Aim of the task.
Please repeat exactly the lines below from the one containing "camera: 150 degrees right, 15 degrees down" down to the one containing "(508, 107) = (573, 284): brown hat -> none", both included, and nothing else.

Data section.
+ + + + + + +

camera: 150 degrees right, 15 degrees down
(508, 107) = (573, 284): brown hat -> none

+ + + + + + +

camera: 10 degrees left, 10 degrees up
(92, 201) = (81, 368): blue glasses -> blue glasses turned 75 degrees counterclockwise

+ + + + + + +

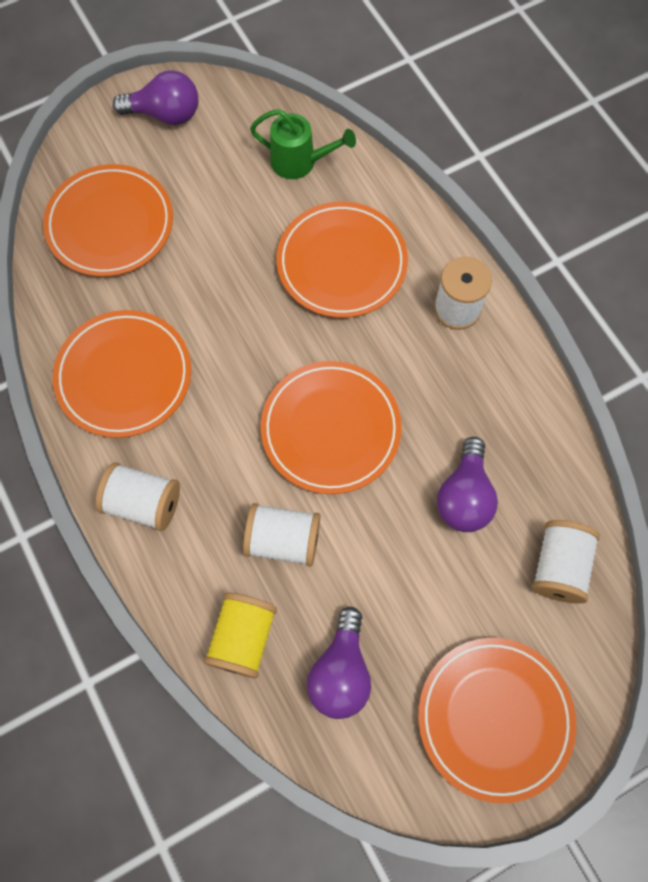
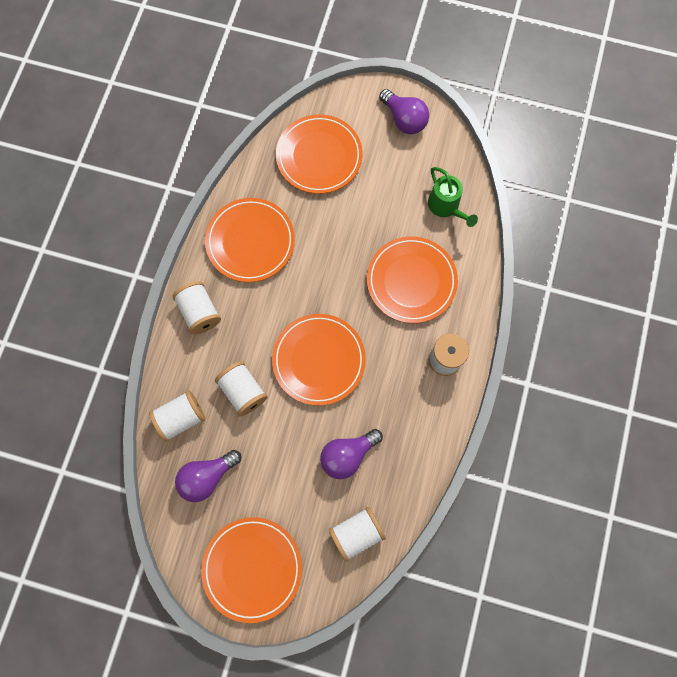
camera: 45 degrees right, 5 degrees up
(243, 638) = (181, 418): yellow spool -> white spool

+ + + + + + +

Reply.
camera: 150 degrees right, 15 degrees down
(508, 107) = (573, 284): brown hat -> none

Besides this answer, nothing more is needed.